ACTION ITEM:
Once you find the line that contains "SOIL pin GND: GND -> 3V3", write out that line and every line after it to the end of the records, exactly and with nothing else.

PROVIDED MATERIAL section start

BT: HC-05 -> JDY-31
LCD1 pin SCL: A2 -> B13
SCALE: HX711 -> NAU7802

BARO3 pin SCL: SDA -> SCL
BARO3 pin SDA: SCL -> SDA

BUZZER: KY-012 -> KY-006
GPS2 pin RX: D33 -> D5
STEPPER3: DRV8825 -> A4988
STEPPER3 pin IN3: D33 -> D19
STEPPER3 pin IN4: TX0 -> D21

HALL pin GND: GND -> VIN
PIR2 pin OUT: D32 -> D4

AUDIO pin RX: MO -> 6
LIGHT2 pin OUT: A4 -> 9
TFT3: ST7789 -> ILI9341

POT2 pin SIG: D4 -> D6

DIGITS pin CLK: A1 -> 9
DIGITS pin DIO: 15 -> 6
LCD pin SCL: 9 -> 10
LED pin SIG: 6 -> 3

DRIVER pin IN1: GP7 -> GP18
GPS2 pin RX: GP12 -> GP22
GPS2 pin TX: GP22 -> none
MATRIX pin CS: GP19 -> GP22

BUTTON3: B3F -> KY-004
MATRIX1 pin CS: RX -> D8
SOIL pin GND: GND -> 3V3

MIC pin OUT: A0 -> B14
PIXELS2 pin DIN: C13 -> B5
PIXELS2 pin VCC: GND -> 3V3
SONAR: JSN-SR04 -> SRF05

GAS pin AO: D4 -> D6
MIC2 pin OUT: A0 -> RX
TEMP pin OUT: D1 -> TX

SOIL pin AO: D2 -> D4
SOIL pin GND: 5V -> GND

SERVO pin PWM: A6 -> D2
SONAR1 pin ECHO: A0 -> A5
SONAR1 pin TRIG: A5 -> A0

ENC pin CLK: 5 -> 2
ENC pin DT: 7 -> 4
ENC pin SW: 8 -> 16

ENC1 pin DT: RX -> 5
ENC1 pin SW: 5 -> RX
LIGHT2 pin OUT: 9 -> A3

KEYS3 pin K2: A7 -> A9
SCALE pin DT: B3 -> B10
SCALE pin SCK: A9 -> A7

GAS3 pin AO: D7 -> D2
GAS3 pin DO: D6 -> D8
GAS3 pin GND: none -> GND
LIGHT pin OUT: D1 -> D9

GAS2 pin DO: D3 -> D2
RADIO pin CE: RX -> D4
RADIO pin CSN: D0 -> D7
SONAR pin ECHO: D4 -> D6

PROVIDED MATERIAL section end

TASK ANSWER:
SOIL pin GND: GND -> 3V3

MIC pin OUT: A0 -> B14
PIXELS2 pin DIN: C13 -> B5
PIXELS2 pin VCC: GND -> 3V3
SONAR: JSN-SR04 -> SRF05

GAS pin AO: D4 -> D6
MIC2 pin OUT: A0 -> RX
TEMP pin OUT: D1 -> TX

SOIL pin AO: D2 -> D4
SOIL pin GND: 5V -> GND

SERVO pin PWM: A6 -> D2
SONAR1 pin ECHO: A0 -> A5
SONAR1 pin TRIG: A5 -> A0

ENC pin CLK: 5 -> 2
ENC pin DT: 7 -> 4
ENC pin SW: 8 -> 16

ENC1 pin DT: RX -> 5
ENC1 pin SW: 5 -> RX
LIGHT2 pin OUT: 9 -> A3

KEYS3 pin K2: A7 -> A9
SCALE pin DT: B3 -> B10
SCALE pin SCK: A9 -> A7

GAS3 pin AO: D7 -> D2
GAS3 pin DO: D6 -> D8
GAS3 pin GND: none -> GND
LIGHT pin OUT: D1 -> D9

GAS2 pin DO: D3 -> D2
RADIO pin CE: RX -> D4
RADIO pin CSN: D0 -> D7
SONAR pin ECHO: D4 -> D6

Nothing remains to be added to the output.